(The problem): Set down exactly the lines from the first line of the records through the line that contains "(518, 519) = (284, 371): turquoise", and leave every picture out.

***

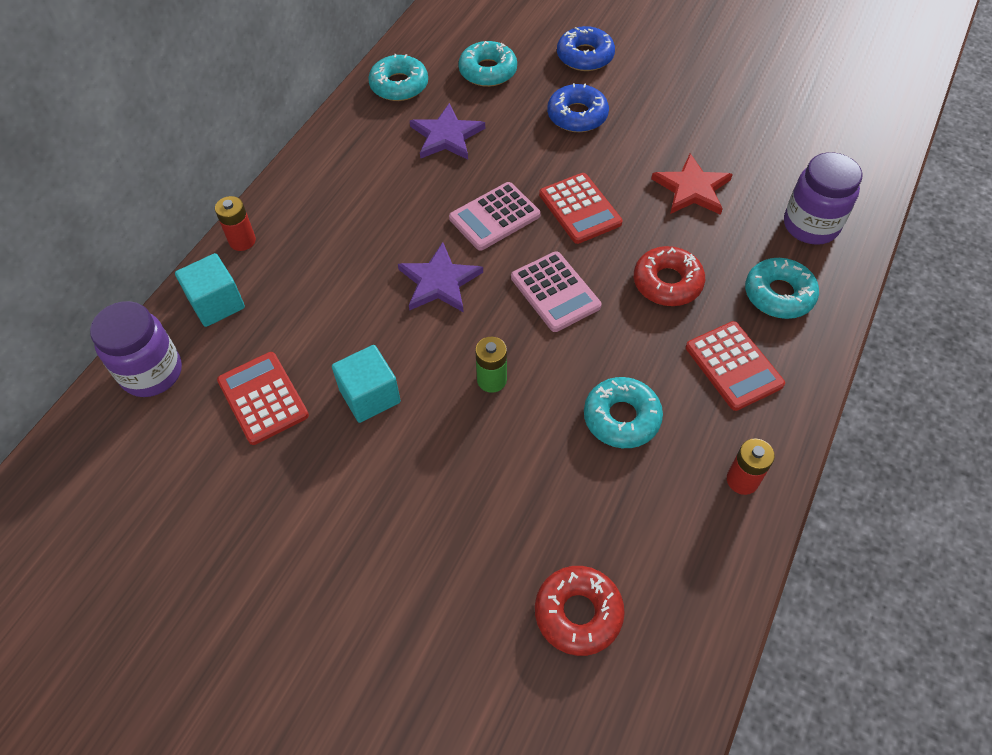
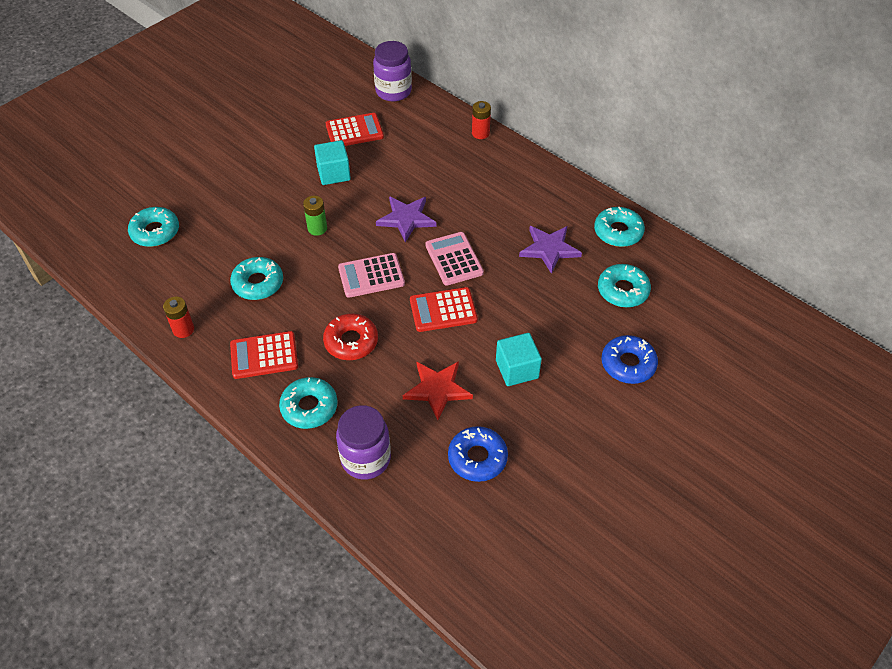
camera: 105 degrees right, 5 degrees down
(217, 303) = (433, 119): turquoise cube -> turquoise cube (517, 369)
(577, 115) = (549, 337): blue donut -> blue donut (477, 458)
(578, 613) = (155, 232): red donut -> turquoise donut

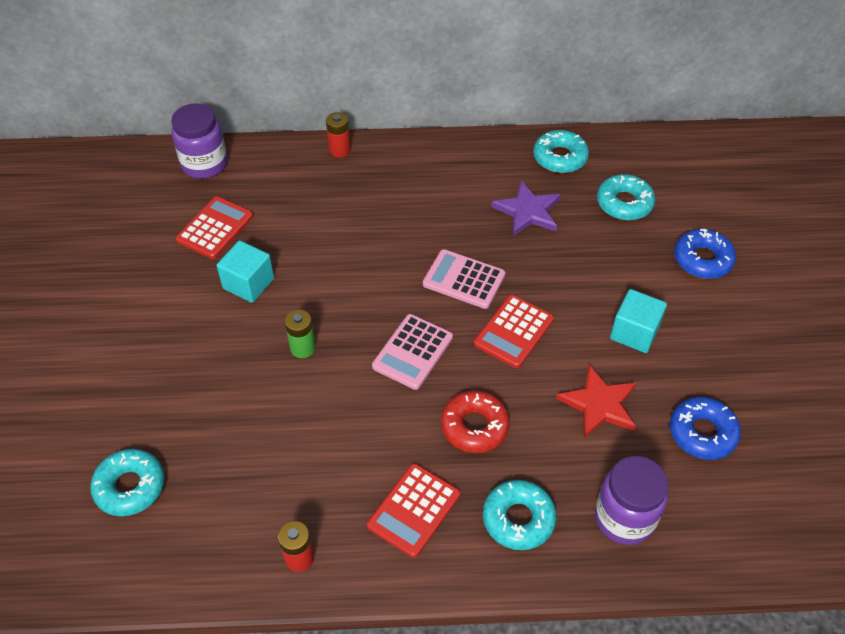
camera: 45 degrees left, 0 degrees up
(258, 283) = (314, 447): turquoise donut -> none
(406, 219) = (375, 275): purple star -> none

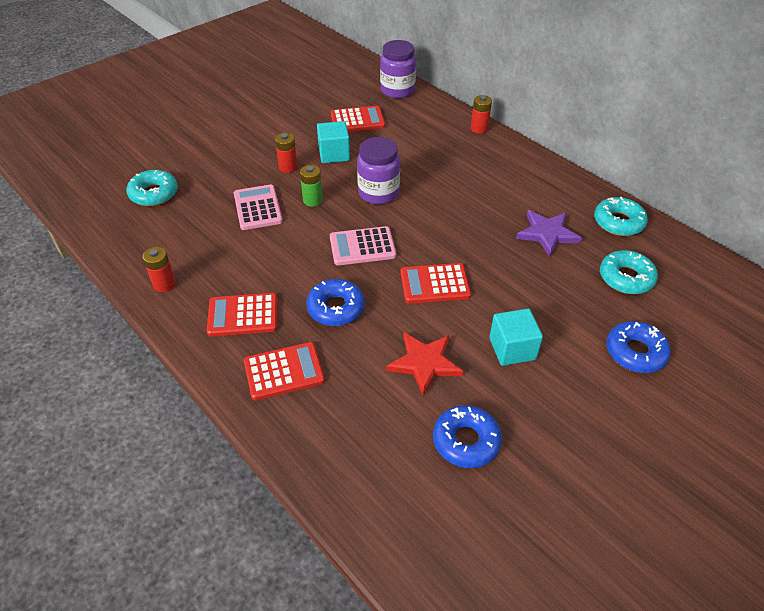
camera: 50 degrees right, 5 degrees down
(225, 335) = (288, 167): none -> red battery
(464, 280) = (448, 237): pink calculator -> pink calculator (257, 208)
(474, 426) = (335, 308): red donut -> blue donut
(518, 519) = (284, 371): turquoise donut -> red calculator
(624, 518) = (340, 432): purple jar -> purple jar (378, 193)

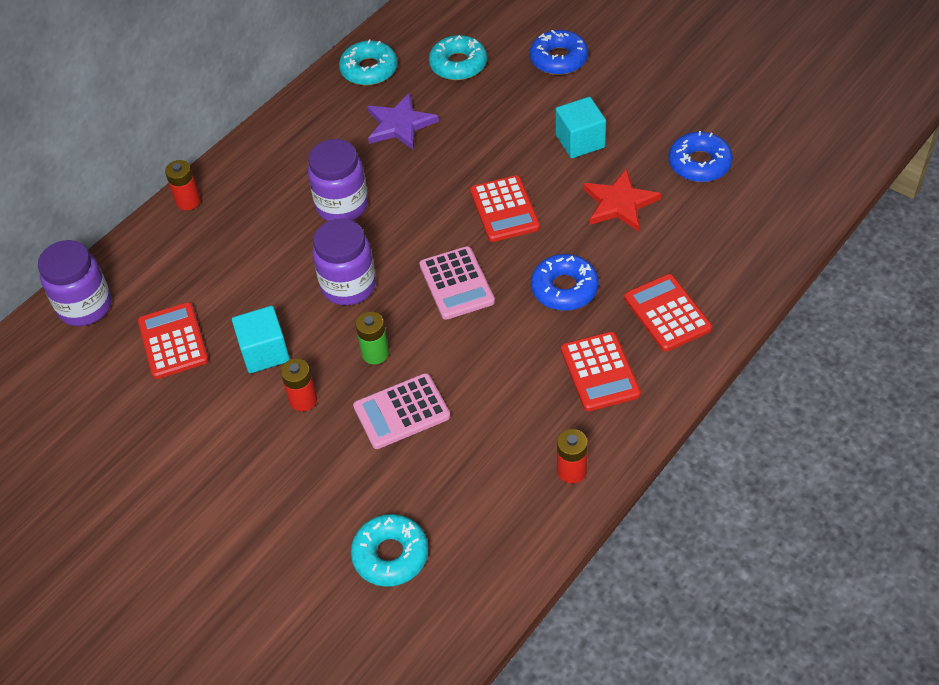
camera: 95 degrees left, 5 degrees up
(459, 196) = (342, 206): none -> purple jar

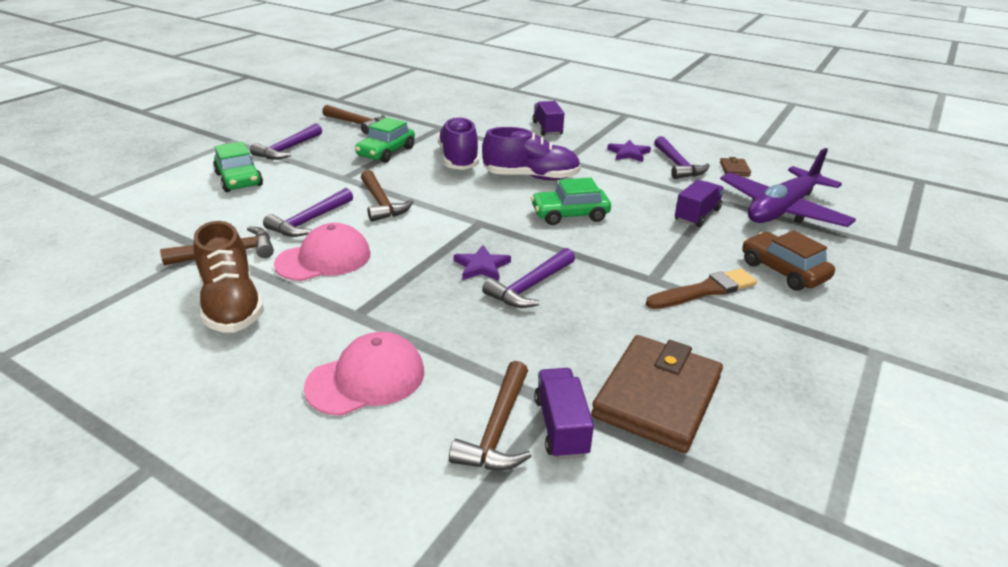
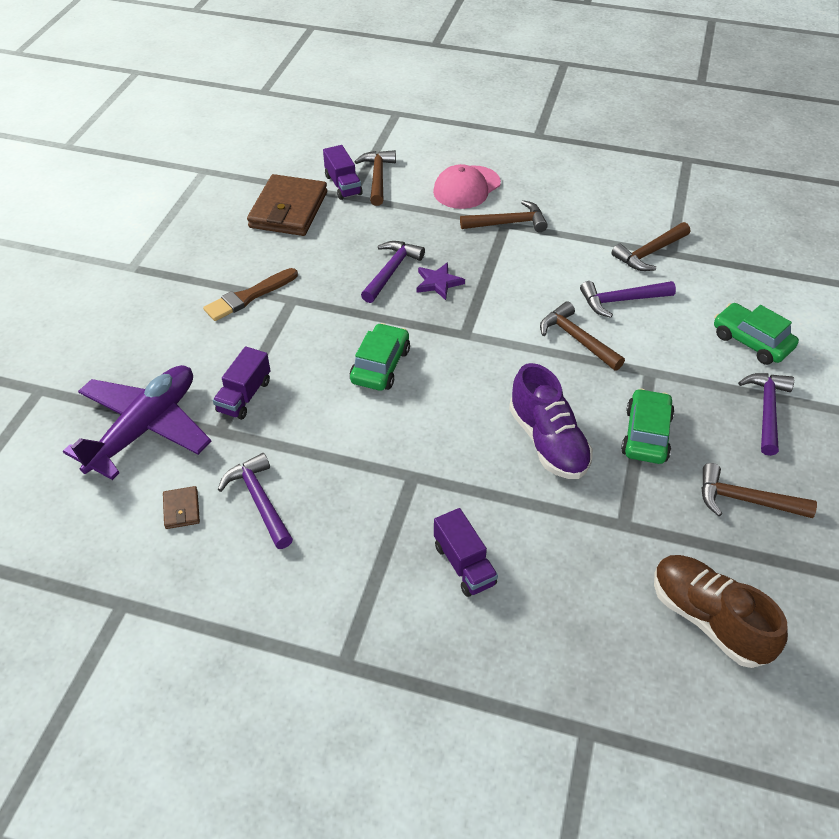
camera: 165 degrees right, 15 degrees up
(232, 305) = (595, 214): brown shoe -> brown shoe (708, 619)
(310, 221) = (621, 301): purple hammer -> purple hammer turned 120 degrees counterclockwise
(324, 259) = (570, 263): pink cap -> none
(352, 314) = (508, 223): none -> brown hammer
(531, 177) = (443, 424): purple shoe -> none
(570, 214) = (380, 365): green car -> green car turned 45 degrees counterclockwise
(628, 153) = (329, 516): purple star -> none
(783, 271) = (174, 333): brown car -> none

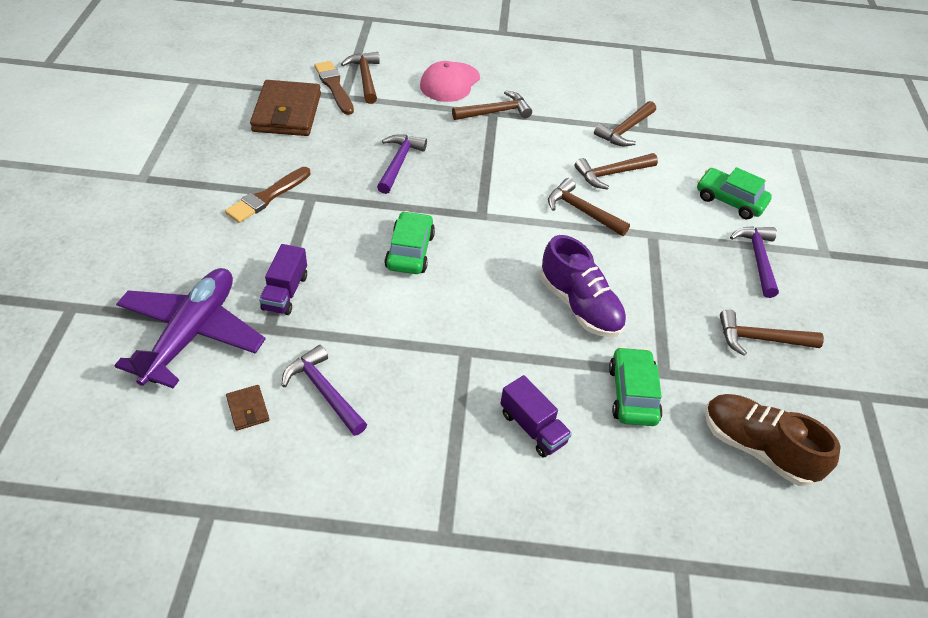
camera: 15 degrees left, 0 degrees up
(343, 185) = (334, 86): purple truck -> brown brush
(438, 283) = (445, 170): purple star -> none
(621, 301) = (612, 174): purple hammer -> brown hammer
(646, 435) = (663, 290): green car -> green car (632, 394)

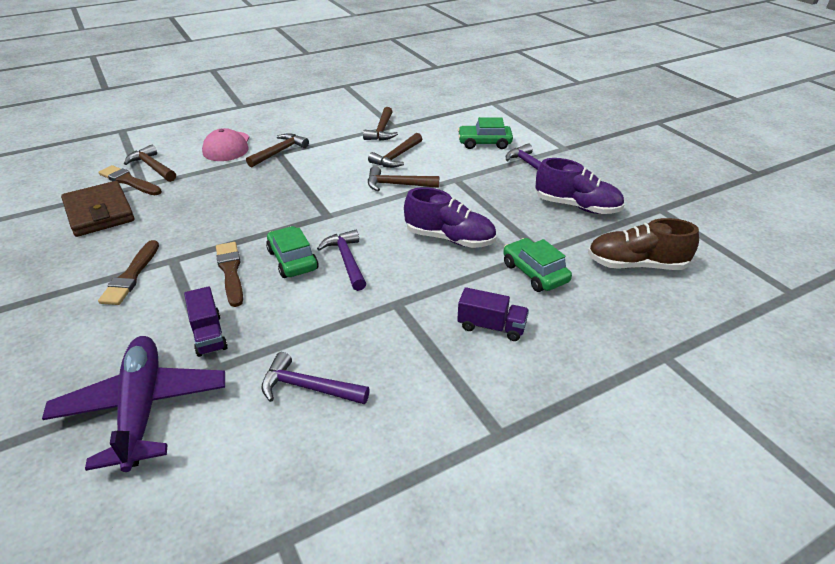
camera: 30 degrees left, 10 degrees down
(248, 409) = (250, 437): brown wallet -> none
(348, 235) = (230, 271): none -> brown brush
(399, 163) = (231, 209): purple hammer -> purple hammer (347, 260)
(761, 339) = (577, 206): brown hammer -> purple shoe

***

(Answer for the task):
camera: 105 degrees right, 5 degrees down
(217, 303) = (433, 119): turquoise cube -> turquoise cube (517, 369)
(577, 115) = (549, 337): blue donut -> blue donut (477, 458)
(578, 613) = (155, 232): red donut -> turquoise donut

camera: 45 degrees left, 0 degrees up
(258, 283) = (314, 447): turquoise donut -> none
(406, 219) = (375, 275): purple star -> none

camera: 50 degrees right, 5 degrees down
(225, 335) = (288, 167): none -> red battery
(464, 280) = (448, 237): pink calculator -> pink calculator (257, 208)
(474, 426) = (335, 308): red donut -> blue donut
(518, 519) = (284, 371): turquoise donut -> red calculator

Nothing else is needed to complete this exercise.